TASK OBJECTIVE ->
When a line in the entries contains the word "plus", copy that line in full.

(Beginning of PROVIDED DATA)

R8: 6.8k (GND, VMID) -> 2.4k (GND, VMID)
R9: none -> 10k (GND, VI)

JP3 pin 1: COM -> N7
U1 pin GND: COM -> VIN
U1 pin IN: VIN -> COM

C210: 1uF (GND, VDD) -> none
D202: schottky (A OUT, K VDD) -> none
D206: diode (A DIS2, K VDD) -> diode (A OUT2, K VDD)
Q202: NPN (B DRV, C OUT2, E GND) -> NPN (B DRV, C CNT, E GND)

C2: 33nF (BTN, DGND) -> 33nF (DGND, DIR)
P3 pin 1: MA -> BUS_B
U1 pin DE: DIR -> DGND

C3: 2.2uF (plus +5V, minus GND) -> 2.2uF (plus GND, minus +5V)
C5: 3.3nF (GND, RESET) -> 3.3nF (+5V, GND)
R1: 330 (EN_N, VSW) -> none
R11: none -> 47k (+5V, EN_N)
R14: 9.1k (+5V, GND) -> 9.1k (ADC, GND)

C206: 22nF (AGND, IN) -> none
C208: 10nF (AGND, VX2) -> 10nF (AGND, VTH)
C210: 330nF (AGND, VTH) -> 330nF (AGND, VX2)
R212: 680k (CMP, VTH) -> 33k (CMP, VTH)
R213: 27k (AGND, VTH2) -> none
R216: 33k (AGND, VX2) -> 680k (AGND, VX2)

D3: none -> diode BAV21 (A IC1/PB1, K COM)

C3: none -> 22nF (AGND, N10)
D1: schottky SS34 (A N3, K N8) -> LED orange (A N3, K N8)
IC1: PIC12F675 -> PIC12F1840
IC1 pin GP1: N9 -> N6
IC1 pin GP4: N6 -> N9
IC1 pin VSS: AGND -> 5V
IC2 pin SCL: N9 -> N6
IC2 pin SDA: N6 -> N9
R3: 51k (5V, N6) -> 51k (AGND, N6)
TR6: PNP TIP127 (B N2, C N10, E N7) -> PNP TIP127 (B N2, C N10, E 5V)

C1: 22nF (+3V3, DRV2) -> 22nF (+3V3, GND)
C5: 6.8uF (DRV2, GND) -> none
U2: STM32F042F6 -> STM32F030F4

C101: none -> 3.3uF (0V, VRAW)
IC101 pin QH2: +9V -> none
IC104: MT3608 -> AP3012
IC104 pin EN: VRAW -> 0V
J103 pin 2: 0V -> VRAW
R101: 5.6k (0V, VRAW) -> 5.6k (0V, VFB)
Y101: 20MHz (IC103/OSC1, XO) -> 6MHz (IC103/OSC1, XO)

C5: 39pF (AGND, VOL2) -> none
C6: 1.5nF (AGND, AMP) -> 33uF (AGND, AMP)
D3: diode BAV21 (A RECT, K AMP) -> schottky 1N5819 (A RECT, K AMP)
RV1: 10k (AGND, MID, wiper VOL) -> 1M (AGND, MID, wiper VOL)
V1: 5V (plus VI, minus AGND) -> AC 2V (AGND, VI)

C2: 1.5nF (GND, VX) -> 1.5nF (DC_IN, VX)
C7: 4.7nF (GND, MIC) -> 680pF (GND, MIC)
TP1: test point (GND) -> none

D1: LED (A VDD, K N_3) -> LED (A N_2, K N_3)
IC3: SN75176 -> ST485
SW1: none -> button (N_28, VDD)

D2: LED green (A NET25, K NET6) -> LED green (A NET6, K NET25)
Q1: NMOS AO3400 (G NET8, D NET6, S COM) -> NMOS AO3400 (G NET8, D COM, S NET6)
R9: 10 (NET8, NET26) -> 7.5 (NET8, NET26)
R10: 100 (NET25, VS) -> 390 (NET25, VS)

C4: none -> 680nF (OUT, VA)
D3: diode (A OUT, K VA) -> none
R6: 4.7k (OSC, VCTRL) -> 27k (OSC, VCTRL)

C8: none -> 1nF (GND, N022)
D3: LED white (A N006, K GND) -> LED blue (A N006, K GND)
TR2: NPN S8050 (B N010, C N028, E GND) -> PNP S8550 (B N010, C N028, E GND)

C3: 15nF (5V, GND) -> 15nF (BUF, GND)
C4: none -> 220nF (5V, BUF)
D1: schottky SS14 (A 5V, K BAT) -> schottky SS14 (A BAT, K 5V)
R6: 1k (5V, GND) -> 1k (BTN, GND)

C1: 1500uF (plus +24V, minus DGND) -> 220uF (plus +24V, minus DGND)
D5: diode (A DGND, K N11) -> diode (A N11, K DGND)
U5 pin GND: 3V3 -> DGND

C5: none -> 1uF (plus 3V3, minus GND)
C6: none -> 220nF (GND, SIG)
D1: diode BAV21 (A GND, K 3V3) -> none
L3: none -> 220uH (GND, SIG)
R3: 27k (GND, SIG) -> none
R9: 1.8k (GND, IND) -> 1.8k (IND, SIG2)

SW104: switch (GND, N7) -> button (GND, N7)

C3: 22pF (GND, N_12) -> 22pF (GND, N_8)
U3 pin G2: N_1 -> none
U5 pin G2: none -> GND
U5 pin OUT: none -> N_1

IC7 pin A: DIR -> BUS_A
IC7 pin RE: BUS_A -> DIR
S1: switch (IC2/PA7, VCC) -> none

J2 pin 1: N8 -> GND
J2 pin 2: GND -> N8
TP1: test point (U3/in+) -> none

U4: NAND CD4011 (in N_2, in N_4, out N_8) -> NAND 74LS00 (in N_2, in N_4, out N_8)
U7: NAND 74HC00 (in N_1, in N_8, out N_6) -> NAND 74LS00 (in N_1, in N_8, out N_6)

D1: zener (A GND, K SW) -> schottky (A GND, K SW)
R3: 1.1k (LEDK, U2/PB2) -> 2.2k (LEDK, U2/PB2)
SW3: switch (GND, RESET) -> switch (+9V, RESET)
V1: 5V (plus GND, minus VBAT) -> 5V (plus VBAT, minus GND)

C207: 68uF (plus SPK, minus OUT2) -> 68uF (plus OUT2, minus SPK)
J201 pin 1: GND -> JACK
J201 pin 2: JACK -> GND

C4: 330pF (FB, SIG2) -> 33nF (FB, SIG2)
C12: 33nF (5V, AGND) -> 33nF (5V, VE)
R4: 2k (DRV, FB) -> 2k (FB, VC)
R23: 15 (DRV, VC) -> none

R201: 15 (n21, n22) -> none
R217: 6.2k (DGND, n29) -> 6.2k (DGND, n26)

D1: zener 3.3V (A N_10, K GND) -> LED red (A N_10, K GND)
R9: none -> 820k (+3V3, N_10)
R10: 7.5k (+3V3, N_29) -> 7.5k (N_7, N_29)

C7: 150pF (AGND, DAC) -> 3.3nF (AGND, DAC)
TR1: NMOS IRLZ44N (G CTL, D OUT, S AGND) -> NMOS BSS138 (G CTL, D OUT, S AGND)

(End of PROVIDED DATA)

SOLUTION ->
C3: 2.2uF (plus +5V, minus GND) -> 2.2uF (plus GND, minus +5V)
V1: 5V (plus VI, minus AGND) -> AC 2V (AGND, VI)
C1: 1500uF (plus +24V, minus DGND) -> 220uF (plus +24V, minus DGND)
C5: none -> 1uF (plus 3V3, minus GND)
V1: 5V (plus GND, minus VBAT) -> 5V (plus VBAT, minus GND)
C207: 68uF (plus SPK, minus OUT2) -> 68uF (plus OUT2, minus SPK)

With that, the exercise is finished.